EXERCISE:
Write out each record exactly as it stands. No pictures belong in the copy.

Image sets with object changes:
************

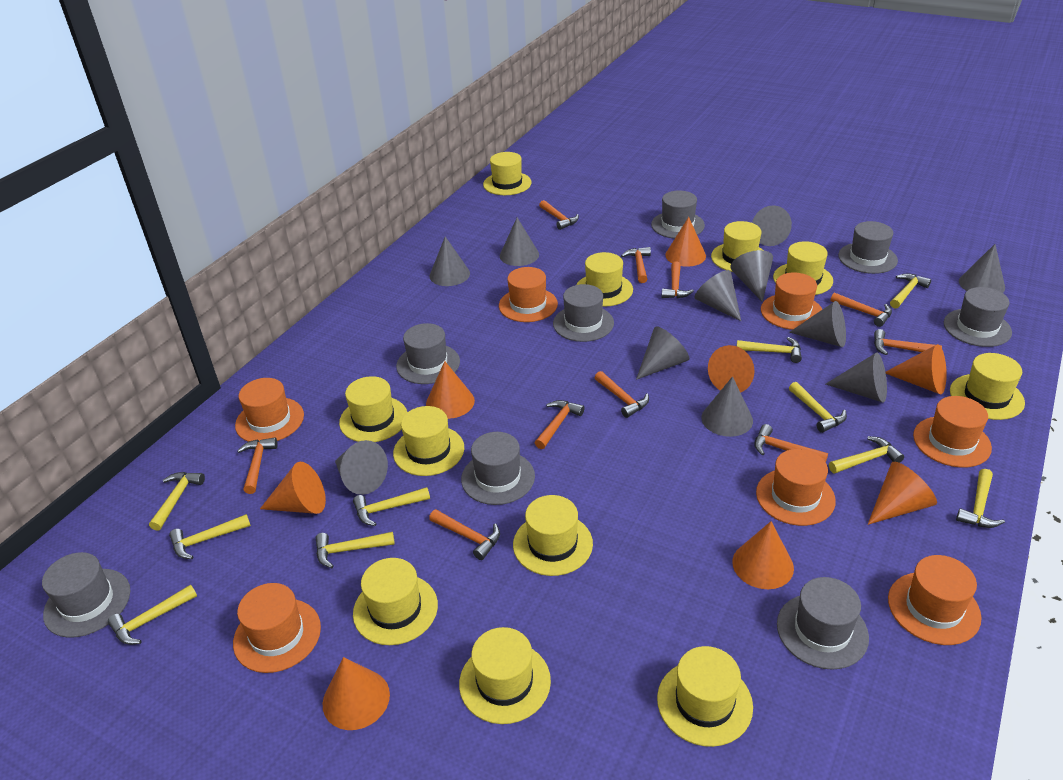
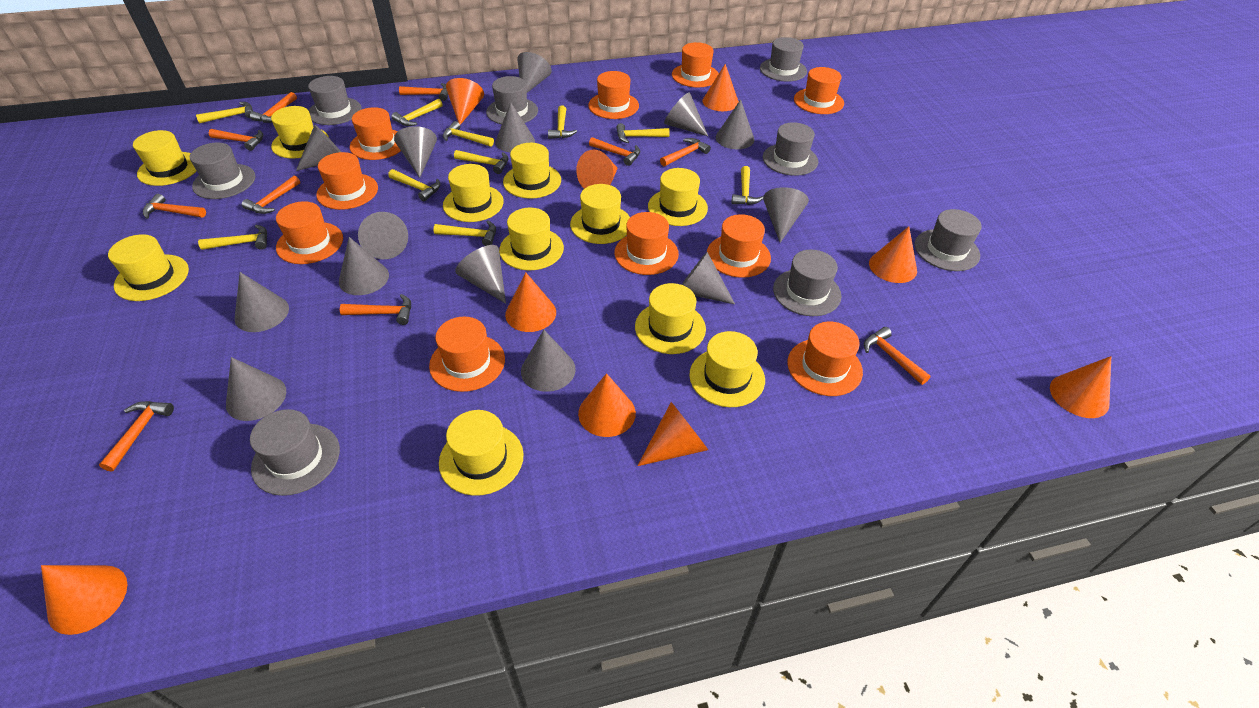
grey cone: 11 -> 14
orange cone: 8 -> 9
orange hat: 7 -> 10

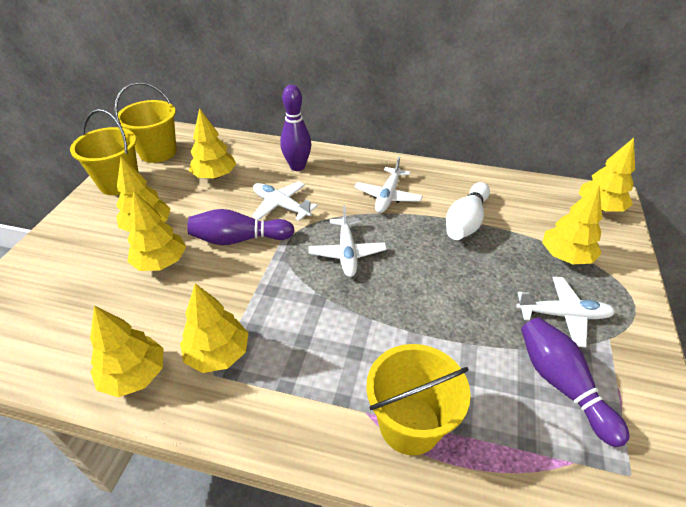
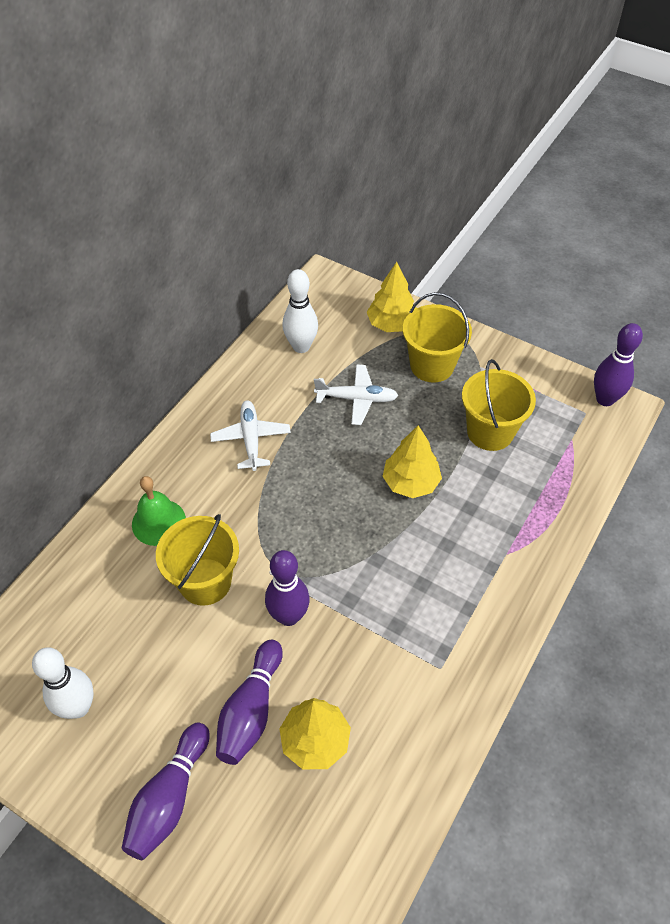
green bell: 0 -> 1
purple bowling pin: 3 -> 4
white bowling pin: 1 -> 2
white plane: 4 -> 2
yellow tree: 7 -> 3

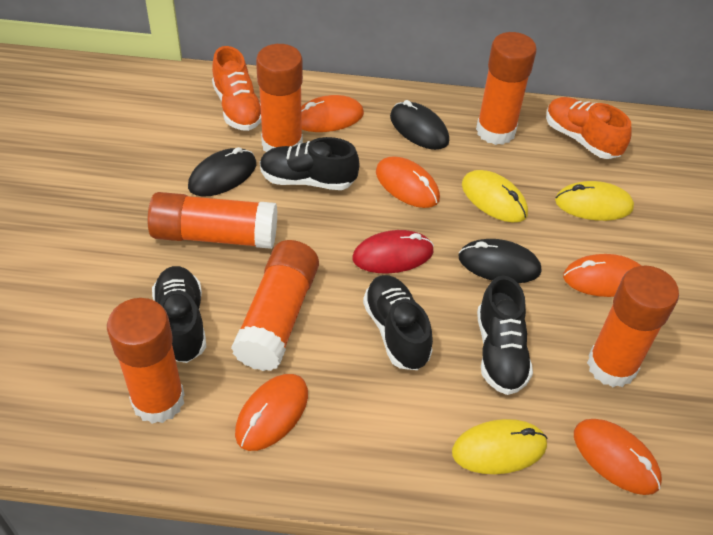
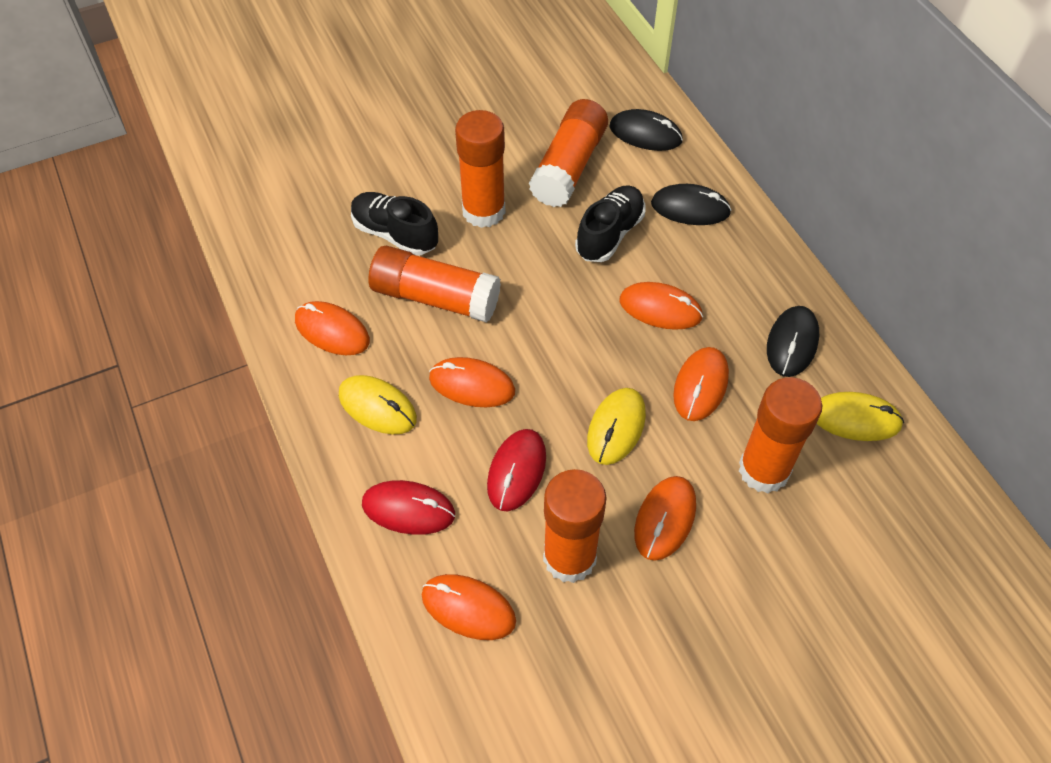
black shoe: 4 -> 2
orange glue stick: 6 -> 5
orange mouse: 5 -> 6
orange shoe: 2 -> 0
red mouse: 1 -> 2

************

TASK SOLUTION:
grey cone: 11 -> 14
orange cone: 8 -> 9
orange hat: 7 -> 10

green bell: 0 -> 1
purple bowling pin: 3 -> 4
white bowling pin: 1 -> 2
white plane: 4 -> 2
yellow tree: 7 -> 3

black shoe: 4 -> 2
orange glue stick: 6 -> 5
orange mouse: 5 -> 6
orange shoe: 2 -> 0
red mouse: 1 -> 2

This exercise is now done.